* _DATA SHOWN_
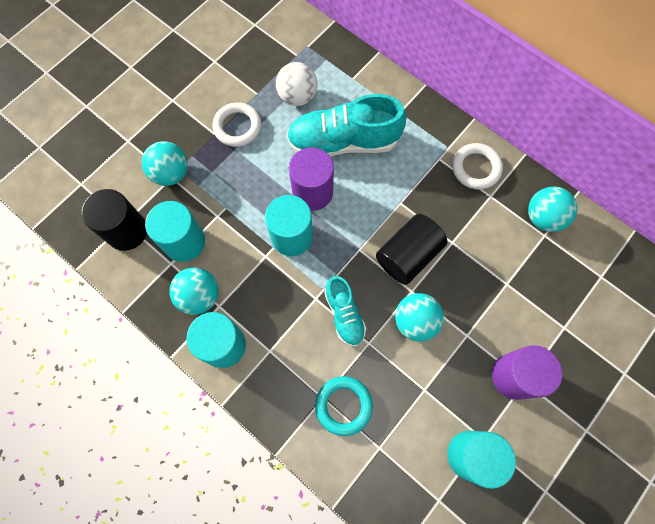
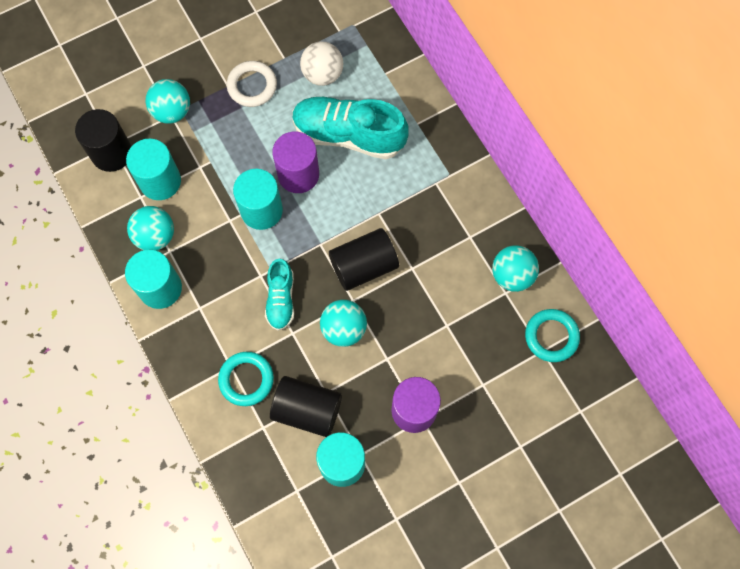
camera: 20 degrees right, 0 degrees up
(414, 414) = (307, 410): none -> black cylinder
(476, 168) = (467, 204): white ring -> none
(603, 260) = (551, 336): none -> turquoise ring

* _TASK_
Lines from the one holding "(476, 168) = (467, 204): white ring -> none" to the end of the listing above are the only ones to transcribe. Keep each exactly as written.

* _WRITTEN RESPONSE_
(476, 168) = (467, 204): white ring -> none
(603, 260) = (551, 336): none -> turquoise ring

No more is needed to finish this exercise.